### TASK
Once you find the line containing "none -> pink tile B1:E1 level 2" in the data below, copy it and each following line exactly, up to and including the line containing "white brick K8:M8", and nothing else.

### DATA EXTRACT
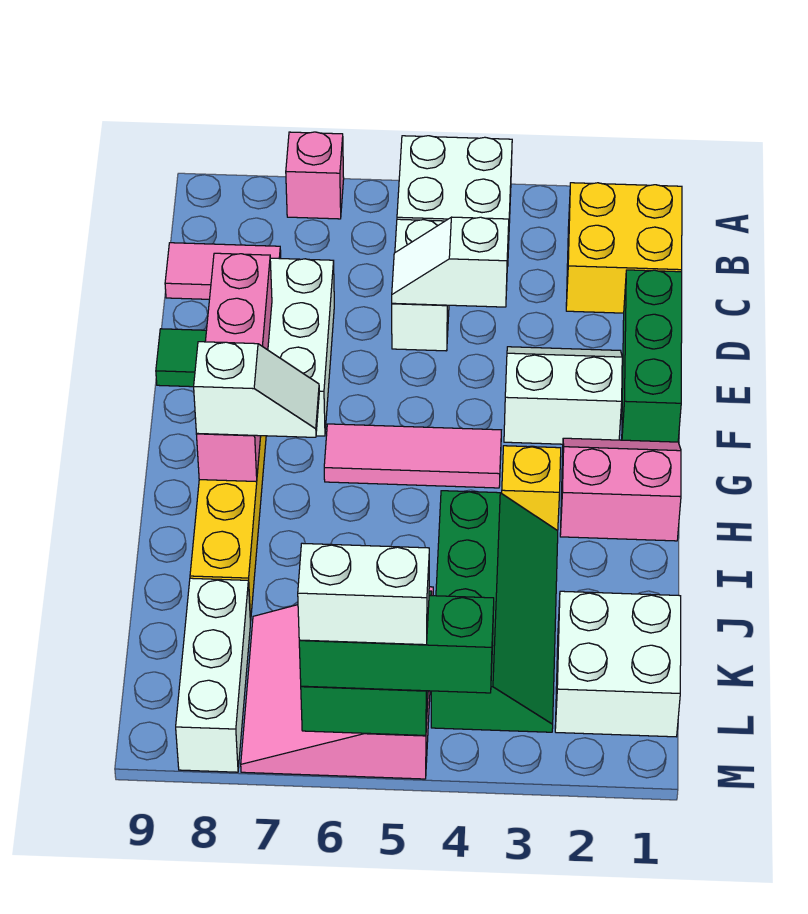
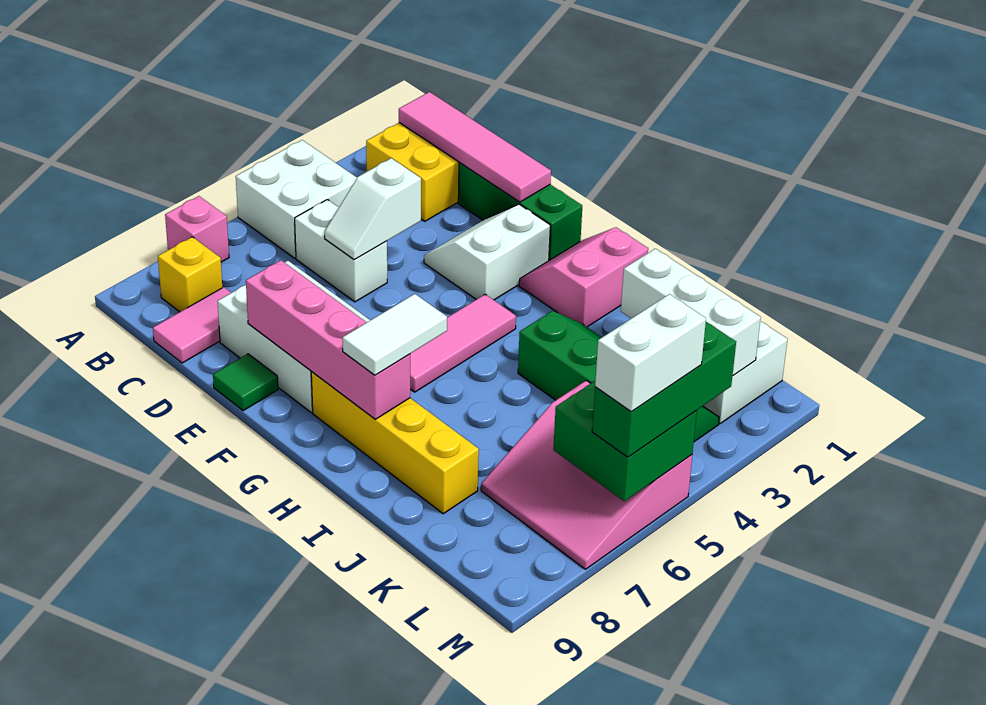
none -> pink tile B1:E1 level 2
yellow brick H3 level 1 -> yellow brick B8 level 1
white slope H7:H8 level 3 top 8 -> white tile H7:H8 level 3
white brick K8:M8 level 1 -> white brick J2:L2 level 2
...
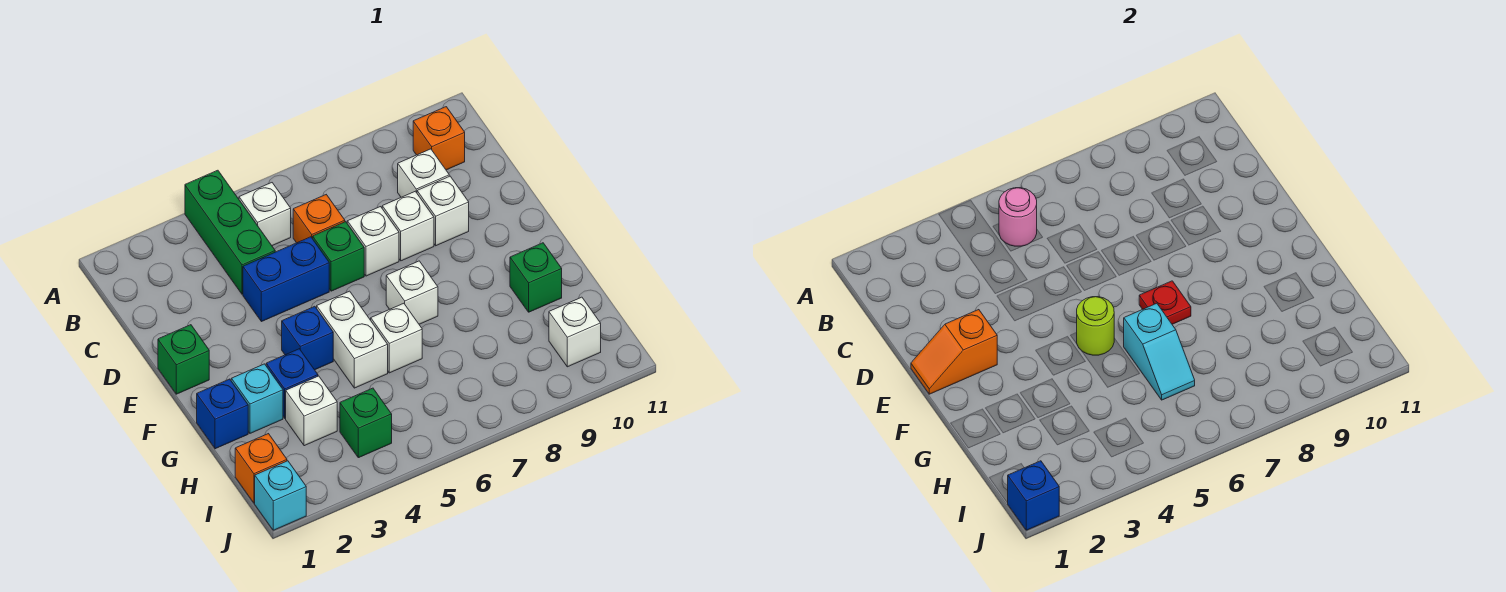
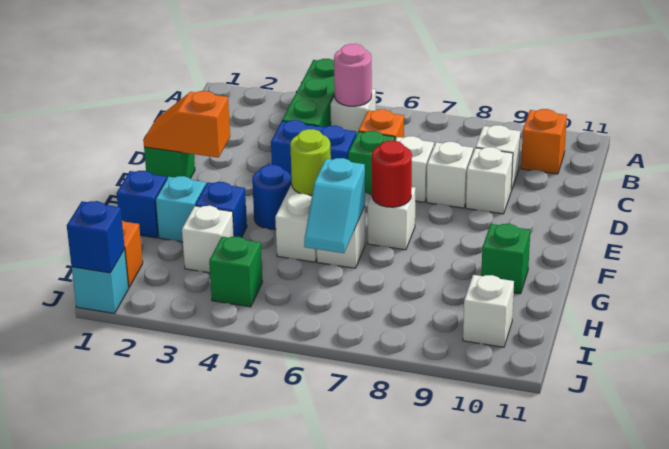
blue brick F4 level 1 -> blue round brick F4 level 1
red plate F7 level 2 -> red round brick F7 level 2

### ANSWER FOR THIS EXERCISE
none -> pink tile B1:E1 level 2
yellow brick H3 level 1 -> yellow brick B8 level 1
white slope H7:H8 level 3 top 8 -> white tile H7:H8 level 3
white brick K8:M8 level 1 -> white brick J2:L2 level 2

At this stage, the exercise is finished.